To do
Please return the records below exactly as they appear, leaving every picture out.

Stored records
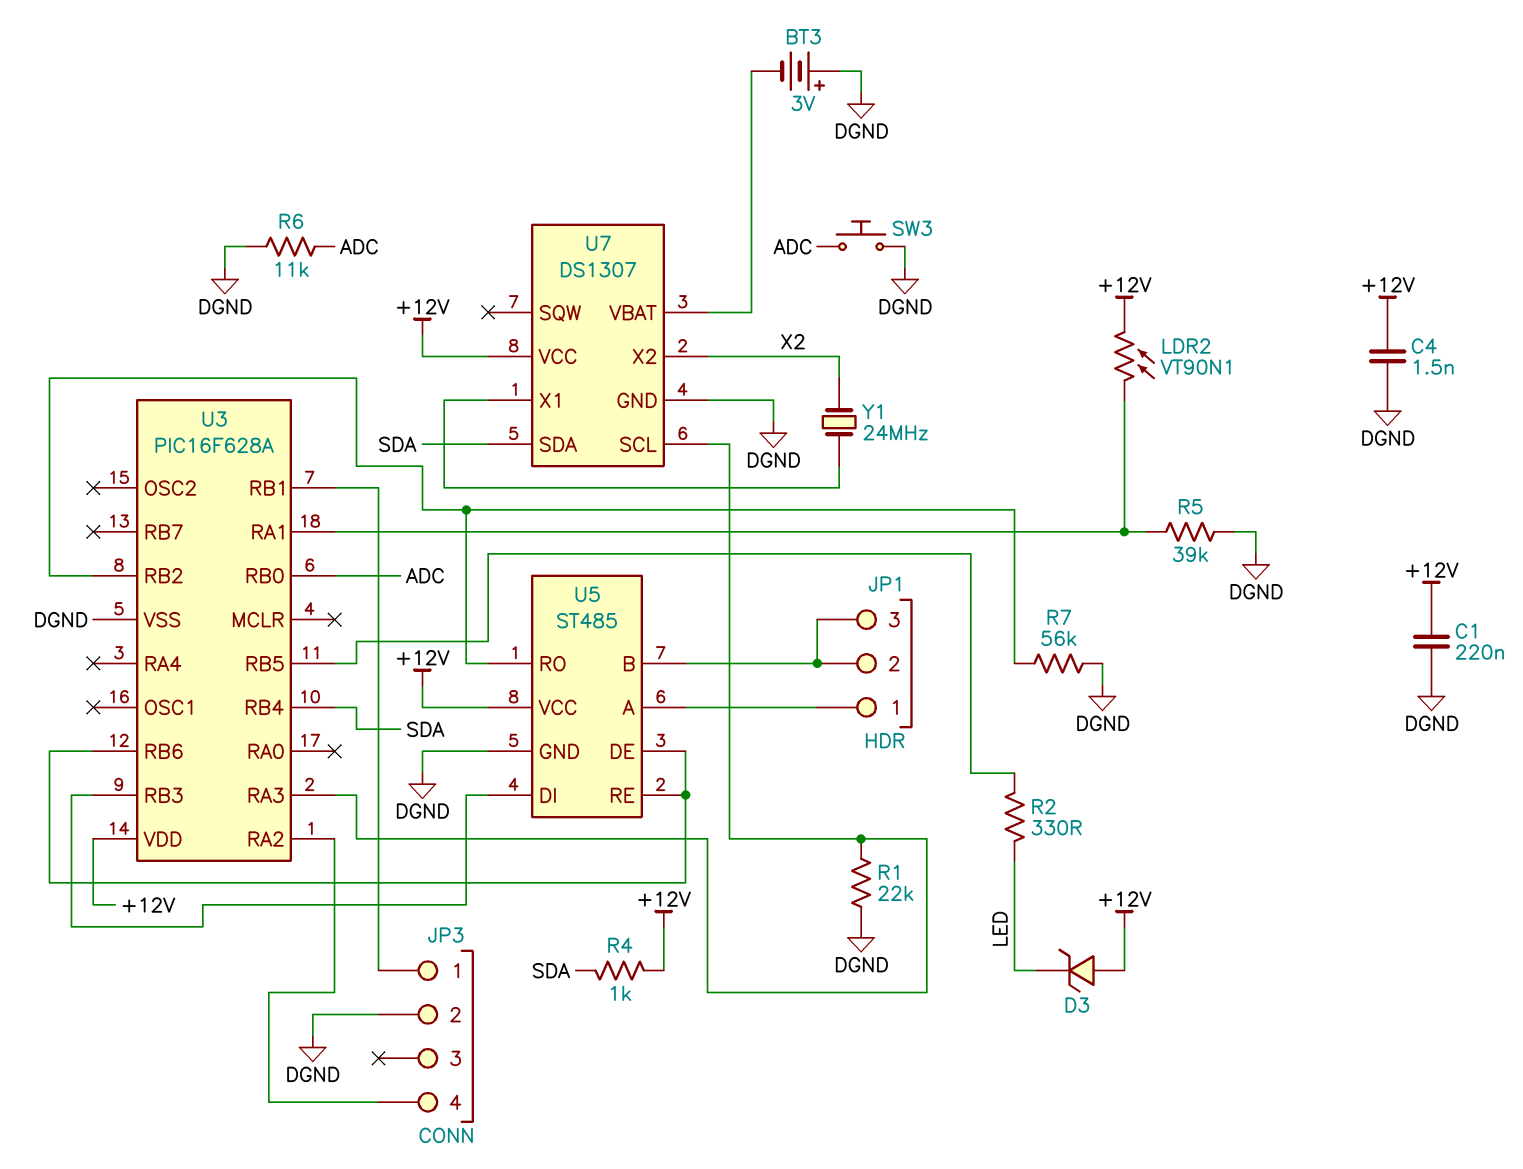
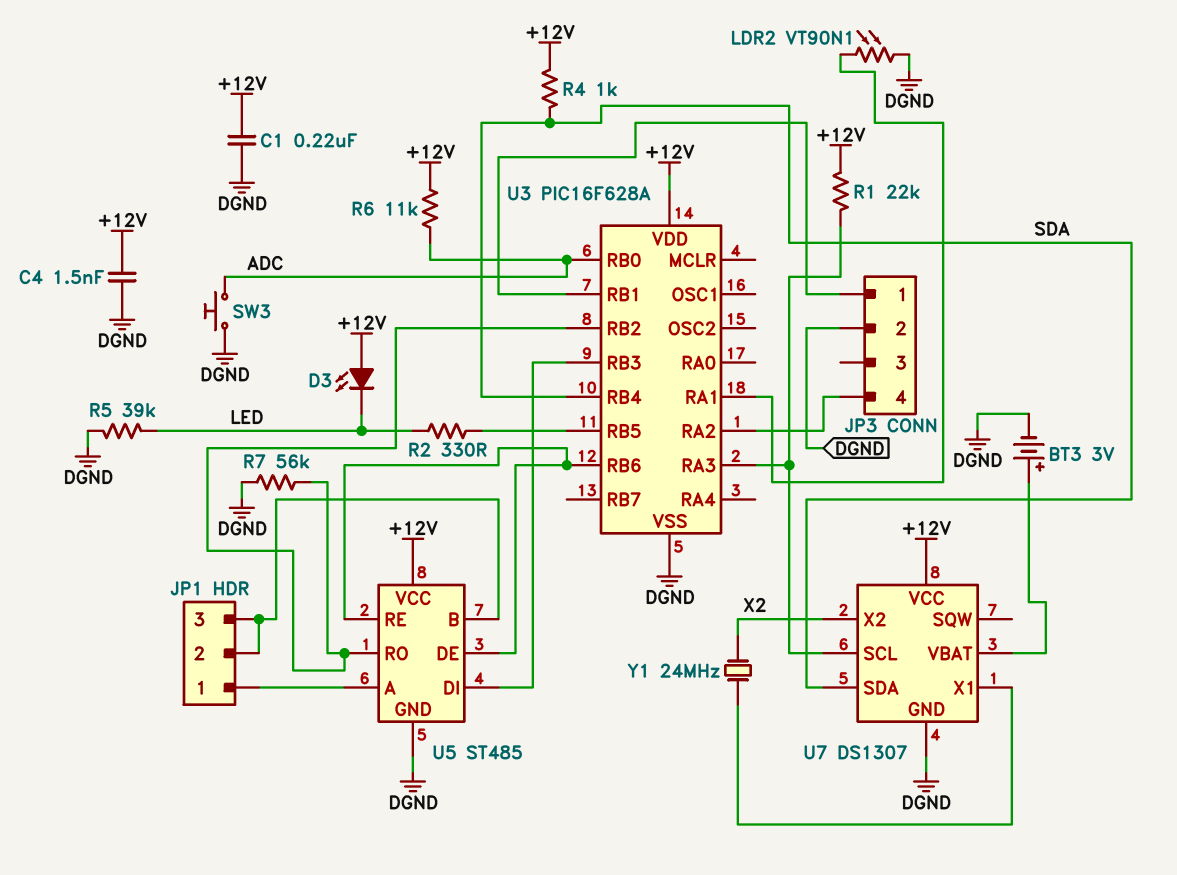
BT3: 3V (plus DGND, minus U7/VBAT) -> 3V (plus U7/VBAT, minus DGND)
D3: zener (A +12V, K LED) -> LED (A +12V, K LED)
LDR2: VT90N1 (+12V, U3/RA1) -> VT90N1 (DGND, U3/RA1)
R1: 22k (DGND, U3/RA3) -> 22k (+12V, U3/RA3)
R5: 39k (DGND, U3/RA1) -> 39k (DGND, LED)
R6: 11k (ADC, DGND) -> 11k (+12V, ADC)

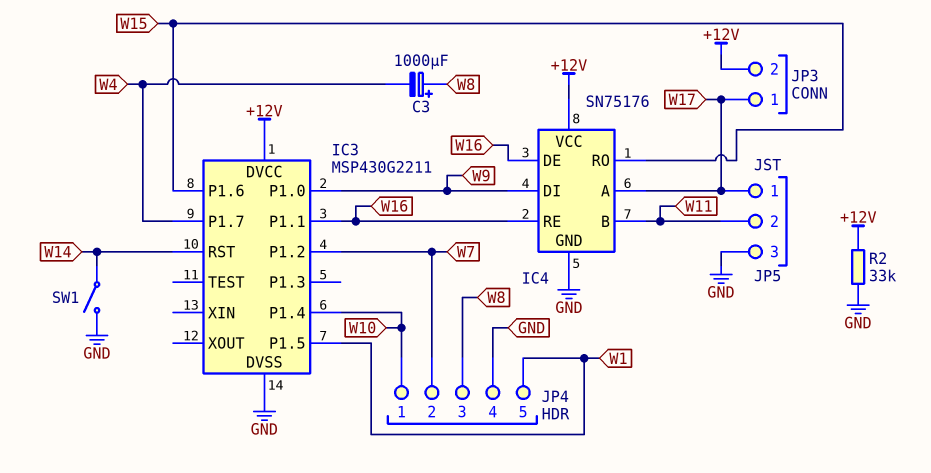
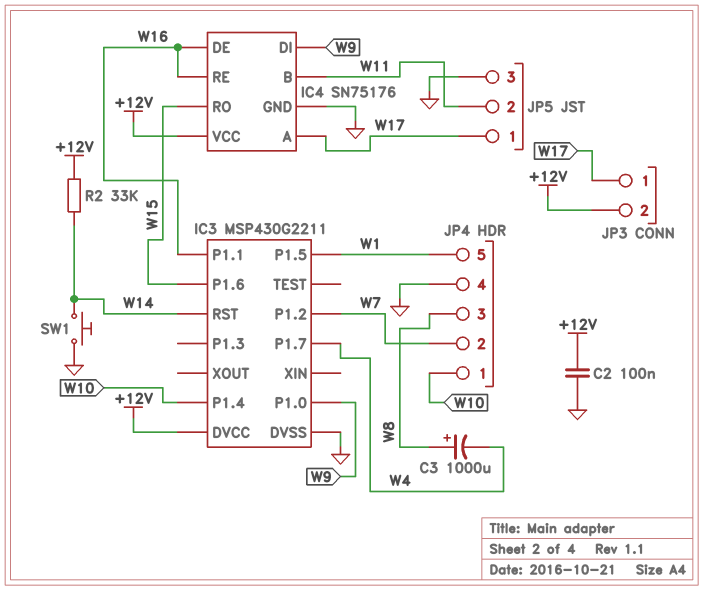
C2: none -> 100nF (+12V, GND)
R2: 33k (+12V, GND) -> 33k (+12V, W14)
SW1: switch (GND, W14) -> button (GND, W14)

Solution to this problem
BT3: 3V (plus DGND, minus U7/VBAT) -> 3V (plus U7/VBAT, minus DGND)
D3: zener (A +12V, K LED) -> LED (A +12V, K LED)
LDR2: VT90N1 (+12V, U3/RA1) -> VT90N1 (DGND, U3/RA1)
R1: 22k (DGND, U3/RA3) -> 22k (+12V, U3/RA3)
R5: 39k (DGND, U3/RA1) -> 39k (DGND, LED)
R6: 11k (ADC, DGND) -> 11k (+12V, ADC)

C2: none -> 100nF (+12V, GND)
R2: 33k (+12V, GND) -> 33k (+12V, W14)
SW1: switch (GND, W14) -> button (GND, W14)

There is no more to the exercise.